EXERCISE
Please give these records again with each "none" changed to "blank" and everything else unchanged. Leave the pictures out of your answer.

^^^^^^^^

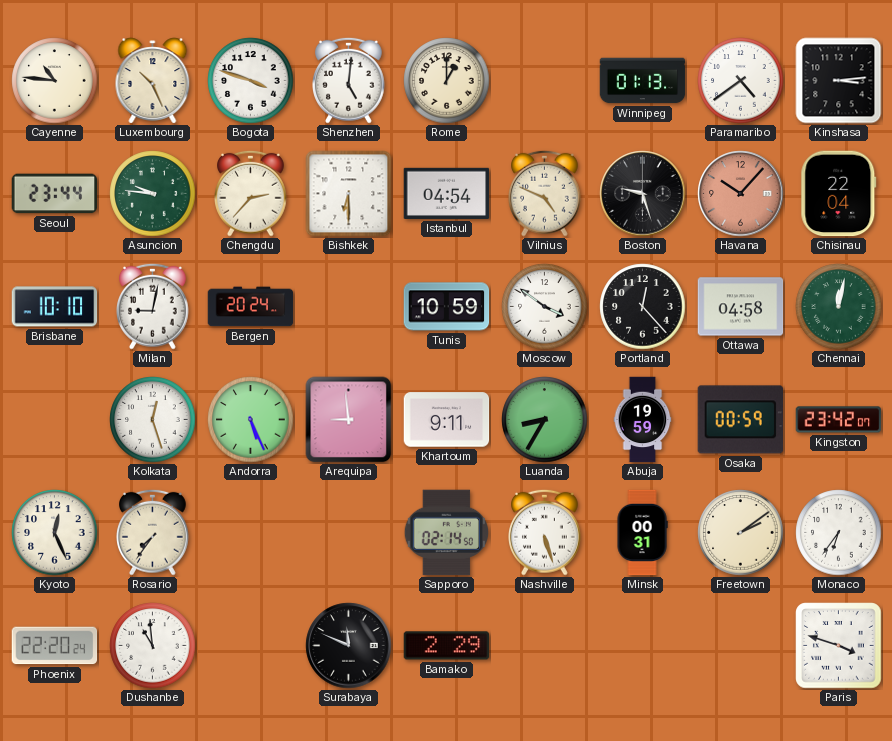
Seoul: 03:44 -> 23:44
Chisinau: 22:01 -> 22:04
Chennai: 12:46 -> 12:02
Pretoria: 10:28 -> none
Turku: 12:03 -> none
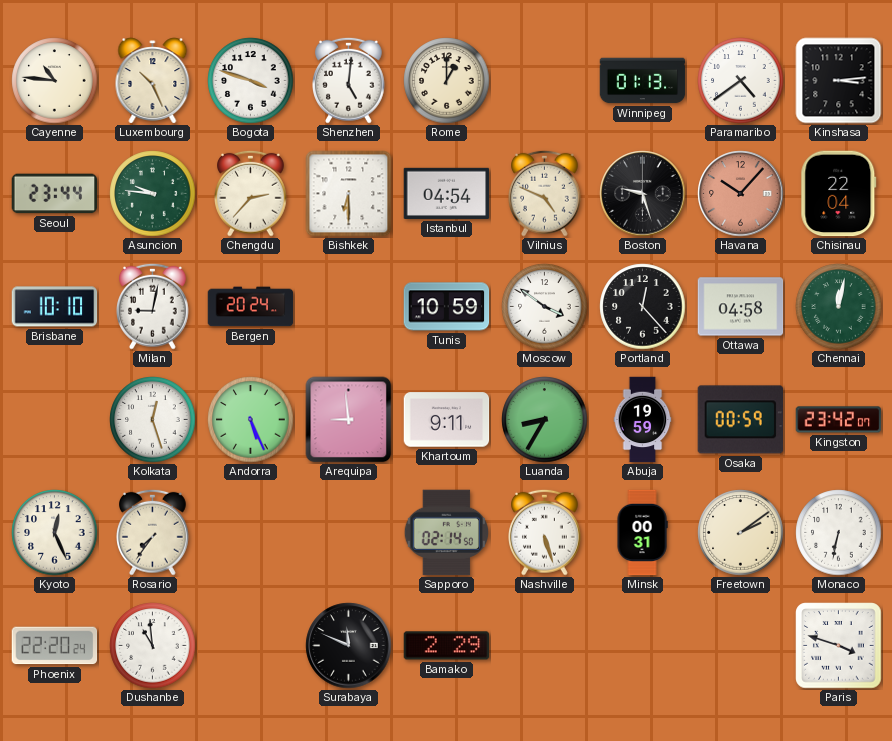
Monaco: 6:36 -> 6:32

^^^^^^^^

SOLVED EXERCISE
Seoul: 03:44 -> 23:44
Chisinau: 22:01 -> 22:04
Chennai: 12:46 -> 12:02
Pretoria: 10:28 -> blank
Turku: 12:03 -> blank
Monaco: 6:36 -> 6:32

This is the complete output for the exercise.